Dataset content below:

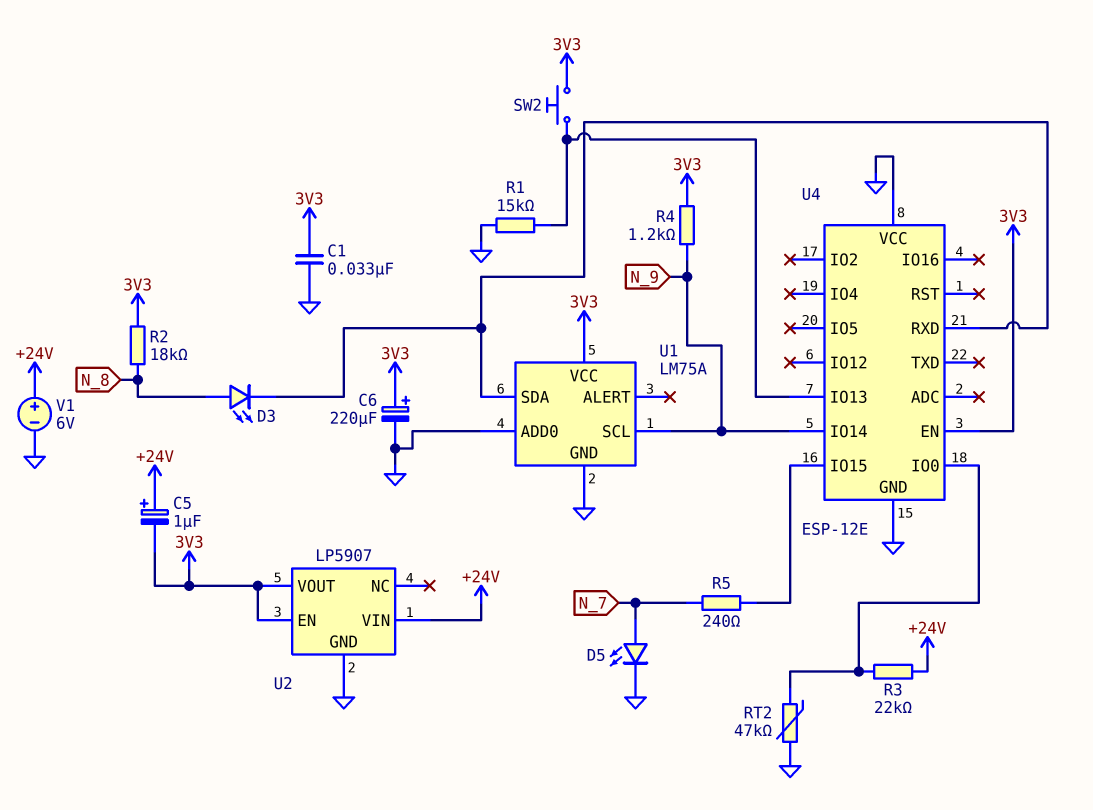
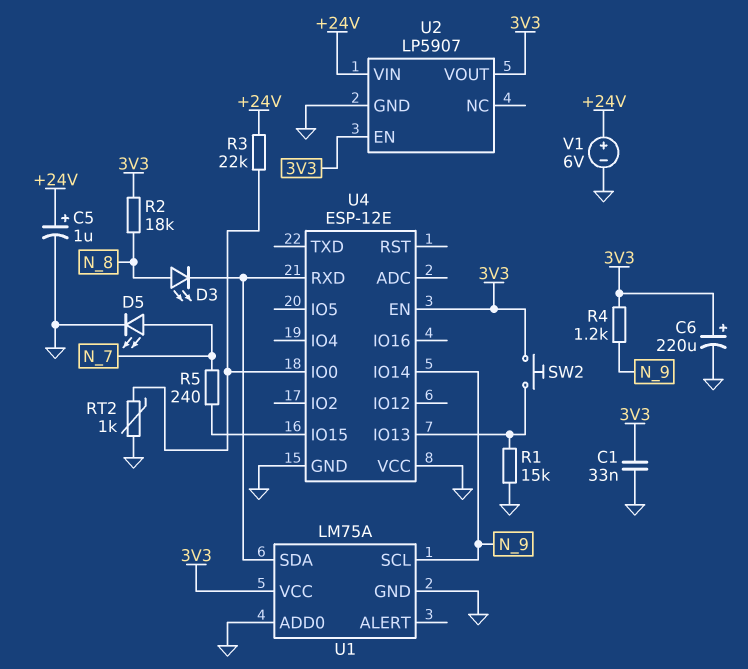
C5: 1uF (plus +24V, minus 3V3) -> 1uF (plus +24V, minus GND)
RT2: 47k (GND, U4/IO0) -> 1k (GND, U4/IO0)

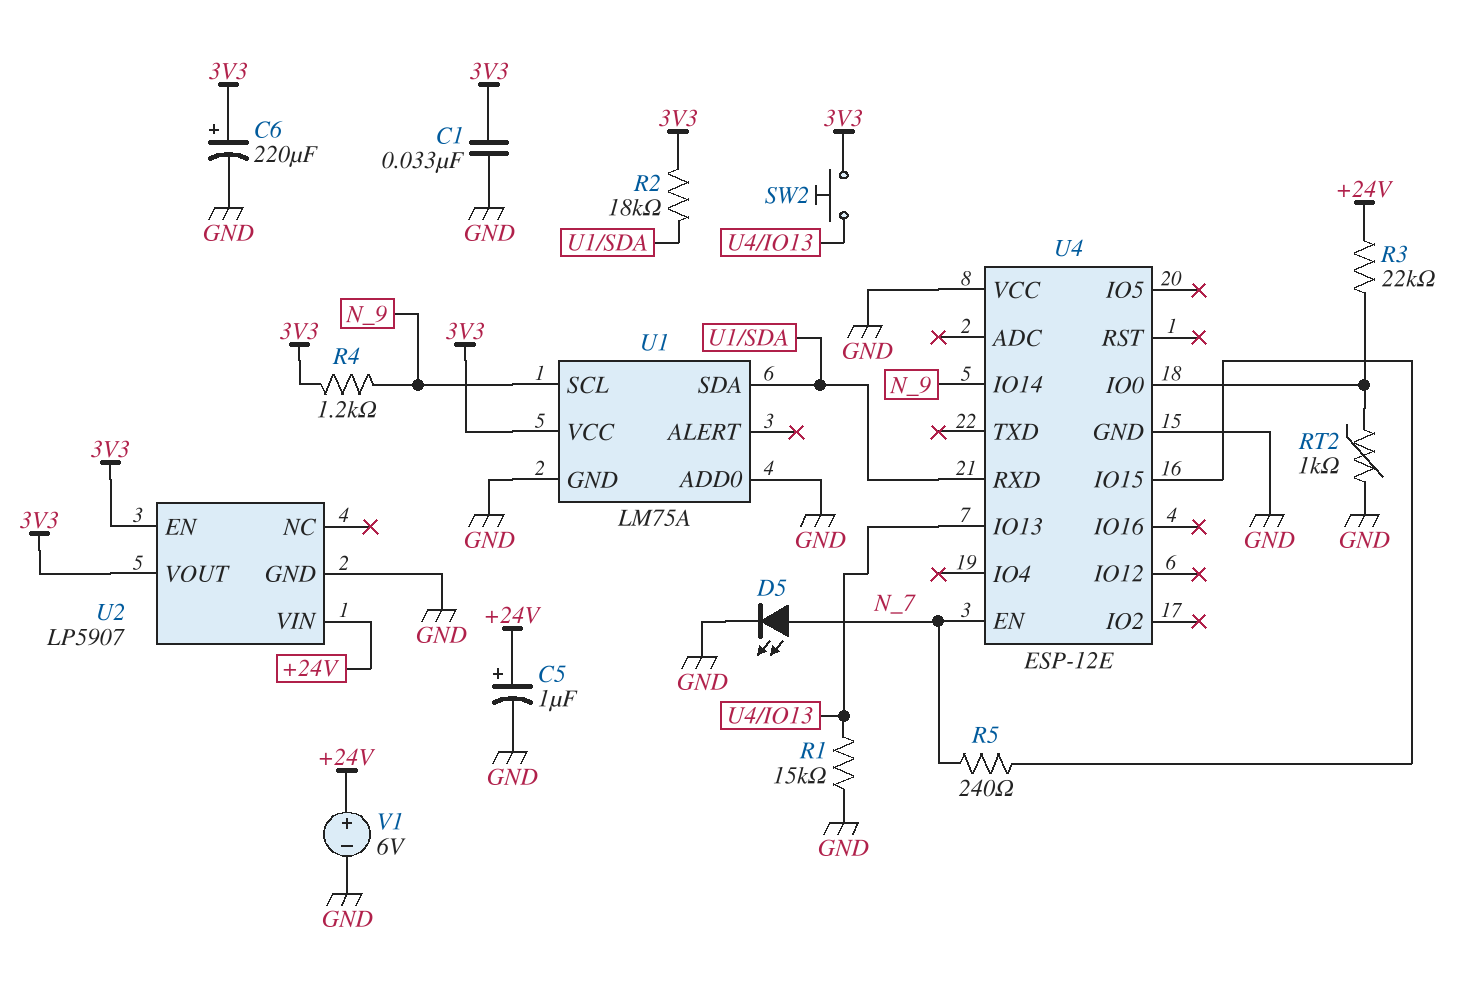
D3: LED (A N_8, K U1/SDA) -> none
R2: 18k (3V3, N_8) -> 18k (3V3, U1/SDA)
U4 pin EN: 3V3 -> N_7

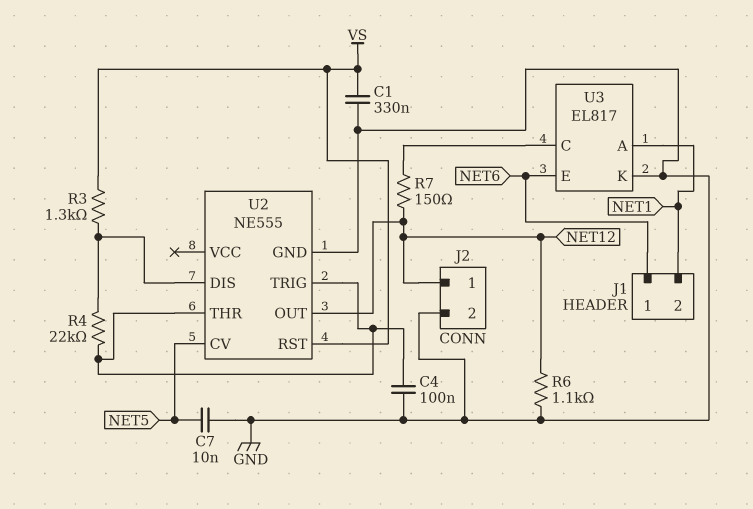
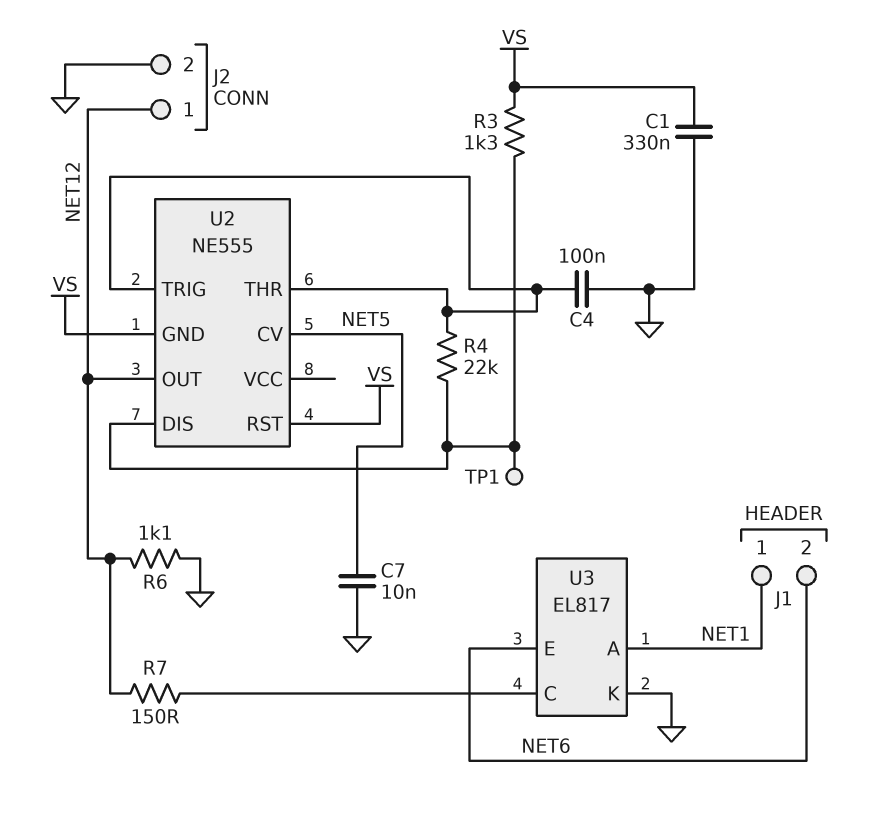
J1 pin 1: NET6 -> NET1
J1 pin 2: NET1 -> NET6
TP1: none -> test point (U2/DIS)
U2 pin GND: GND -> VS

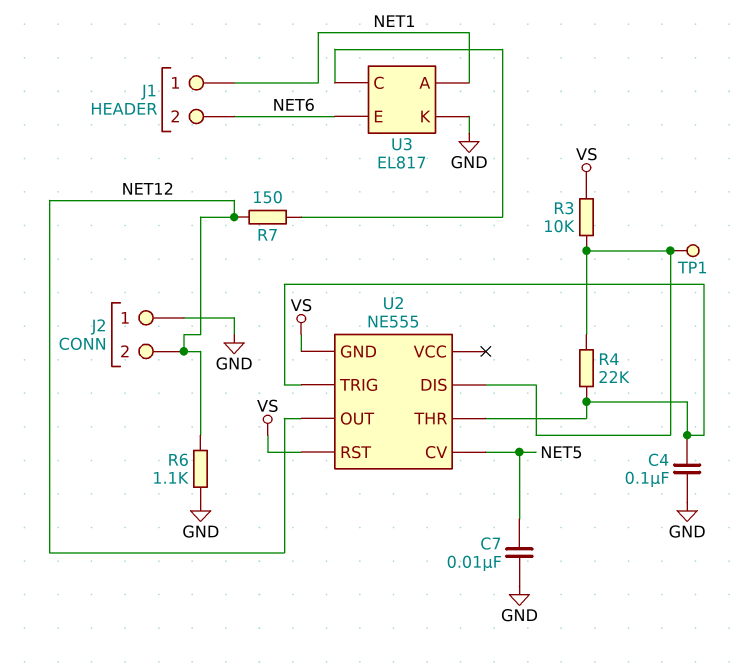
C1: 330nF (GND, VS) -> none
J2 pin 1: NET12 -> GND
J2 pin 2: GND -> NET12
R3: 1.3k (U2/DIS, VS) -> 10k (U2/DIS, VS)

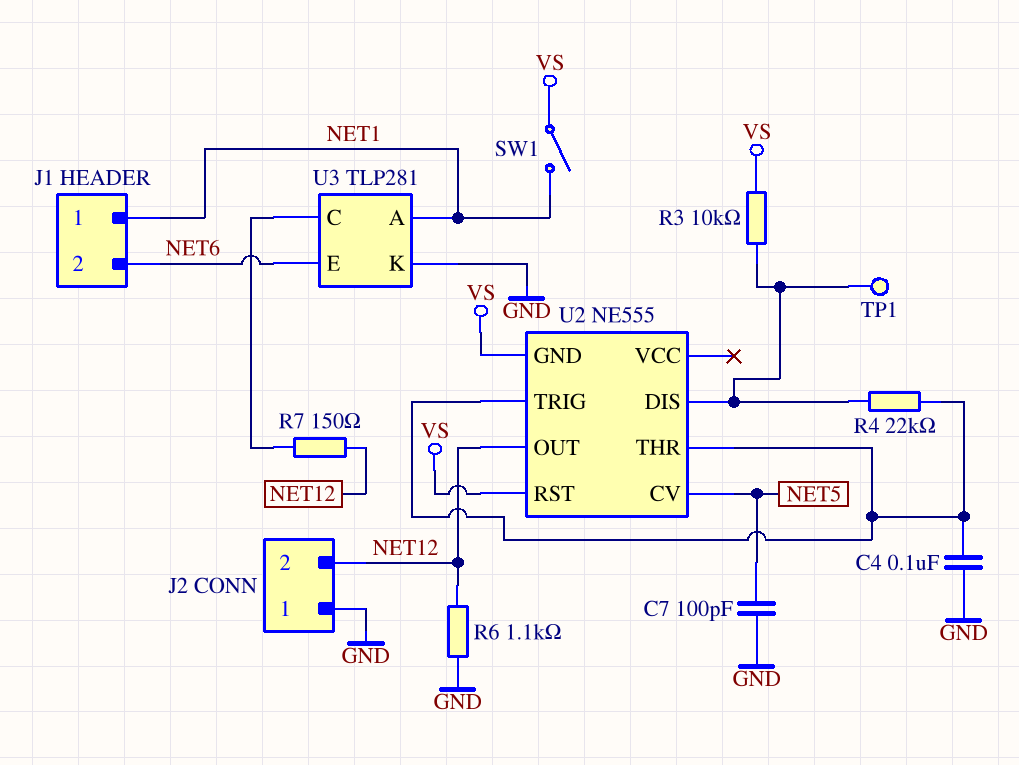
C7: 10nF (GND, NET5) -> 100pF (GND, NET5)
SW1: none -> switch (NET1, VS)
U3: EL817 -> TLP281

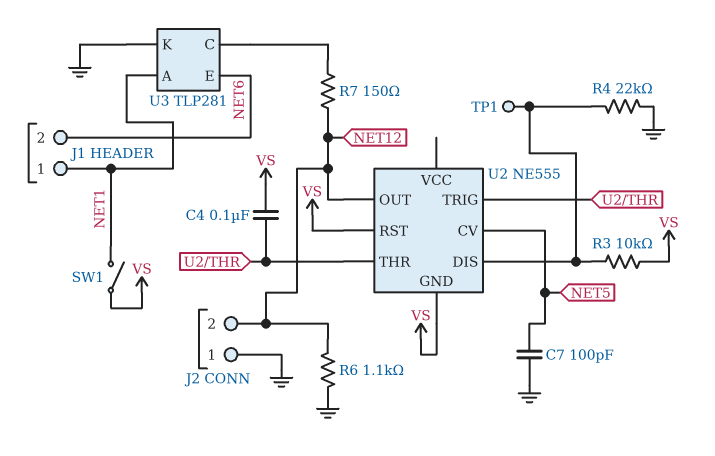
C4: 100nF (GND, U2/THR) -> 100nF (U2/THR, VS)
R4: 22k (U2/DIS, U2/THR) -> 22k (GND, U2/DIS)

End of Dataset content.

* **What to work on**:
Exclude every picture, then reproduce the remaining data character for character.

* **Solution for this problem**:
C5: 1uF (plus +24V, minus 3V3) -> 1uF (plus +24V, minus GND)
RT2: 47k (GND, U4/IO0) -> 1k (GND, U4/IO0)

D3: LED (A N_8, K U1/SDA) -> none
R2: 18k (3V3, N_8) -> 18k (3V3, U1/SDA)
U4 pin EN: 3V3 -> N_7

J1 pin 1: NET6 -> NET1
J1 pin 2: NET1 -> NET6
TP1: none -> test point (U2/DIS)
U2 pin GND: GND -> VS

C1: 330nF (GND, VS) -> none
J2 pin 1: NET12 -> GND
J2 pin 2: GND -> NET12
R3: 1.3k (U2/DIS, VS) -> 10k (U2/DIS, VS)

C7: 10nF (GND, NET5) -> 100pF (GND, NET5)
SW1: none -> switch (NET1, VS)
U3: EL817 -> TLP281

C4: 100nF (GND, U2/THR) -> 100nF (U2/THR, VS)
R4: 22k (U2/DIS, U2/THR) -> 22k (GND, U2/DIS)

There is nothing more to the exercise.